ACTION ITEM: Examine the material below. Gather every line in which the string "cyan" appears.

DATA:
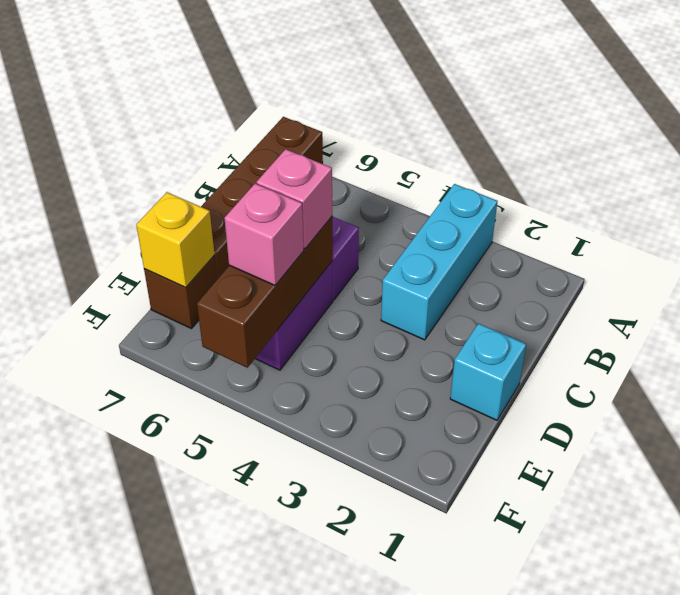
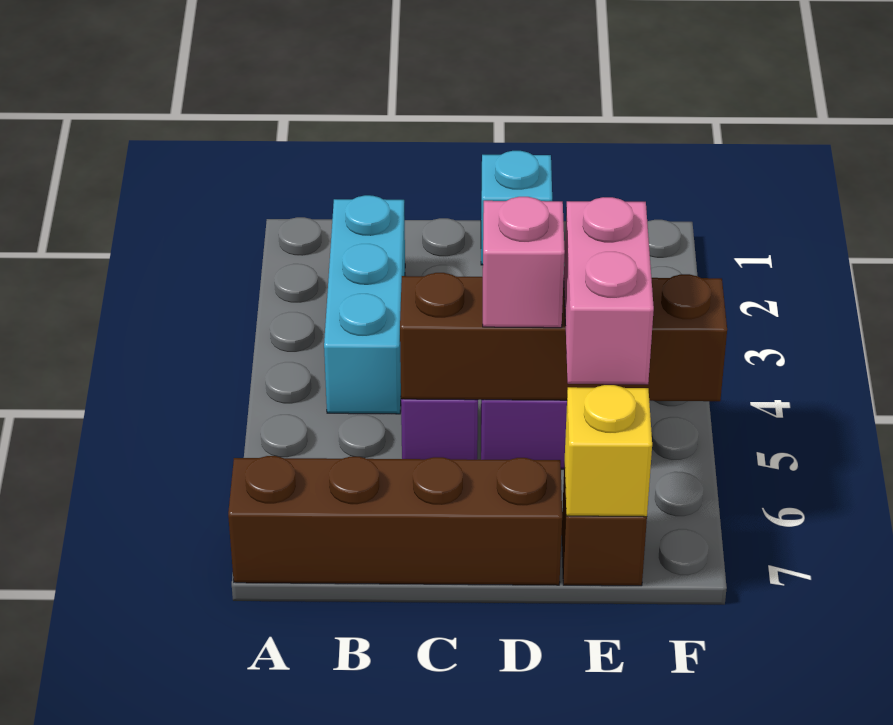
cyan 1x3 brick [381,184,498,340] -> cyan 1x3 brick turned to [324,195,405,414]
brown 1x3 brick [197,217,333,368] -> brown 1x4 brick [400,273,727,401]
pink 1x1 brick [224,184,304,285] -> pink 1x2 brick [564,197,654,384]

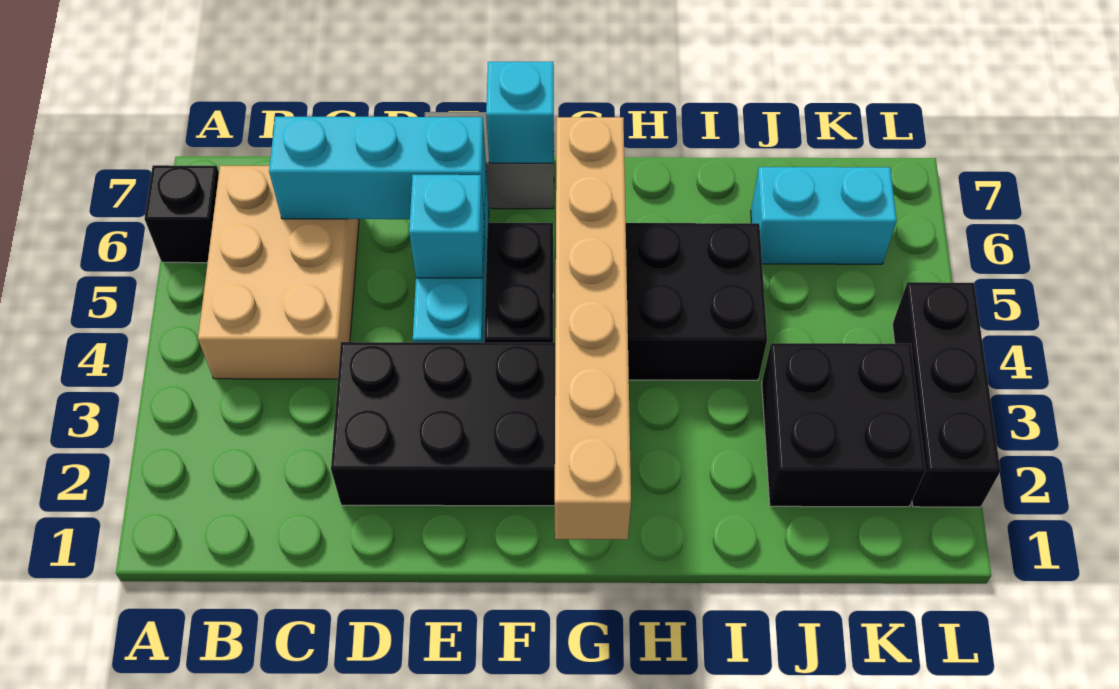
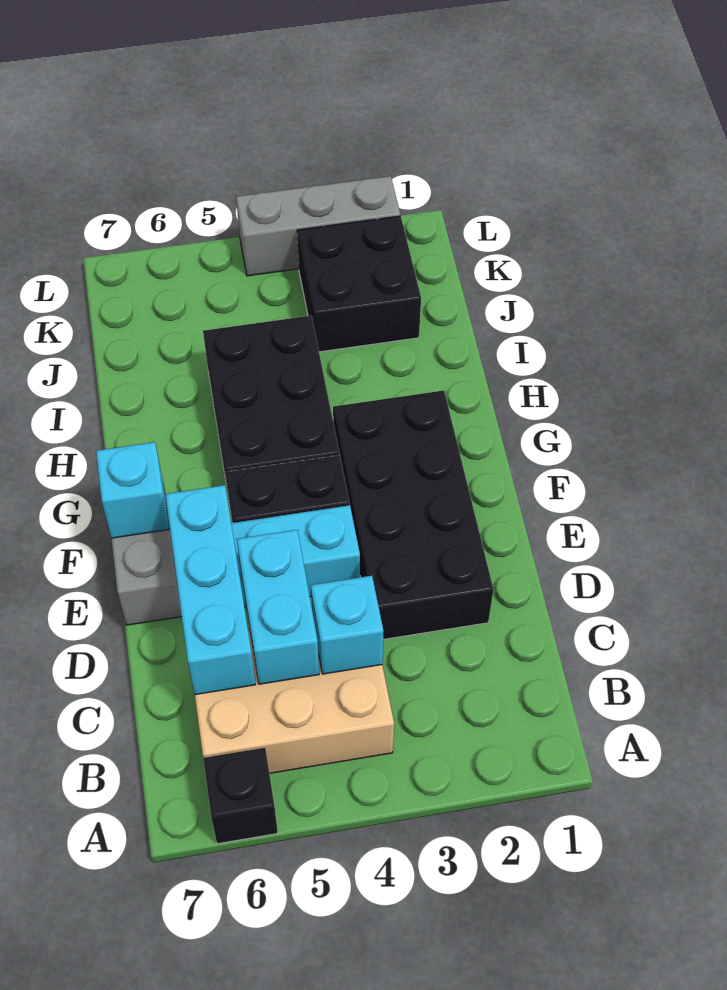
cyan 1x1 brick [409,175,484,278] -> cyan 1x1 brick moved to [311,576,383,674]
tan 1x6 brick [555,117,631,539] -> none
cyan 1x2 brick [751,167,897,264] -> cyan 1x2 brick moved to [237,530,319,684]
black 1x3 brick [892,282,1000,507] -> grey 1x3 brick [236,176,400,276]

ANSWER AREA:
cyan 1x3 brick [381,184,498,340] -> cyan 1x3 brick turned to [324,195,405,414]
cyan 1x1 brick [409,175,484,278] -> cyan 1x1 brick moved to [311,576,383,674]
cyan 1x2 brick [751,167,897,264] -> cyan 1x2 brick moved to [237,530,319,684]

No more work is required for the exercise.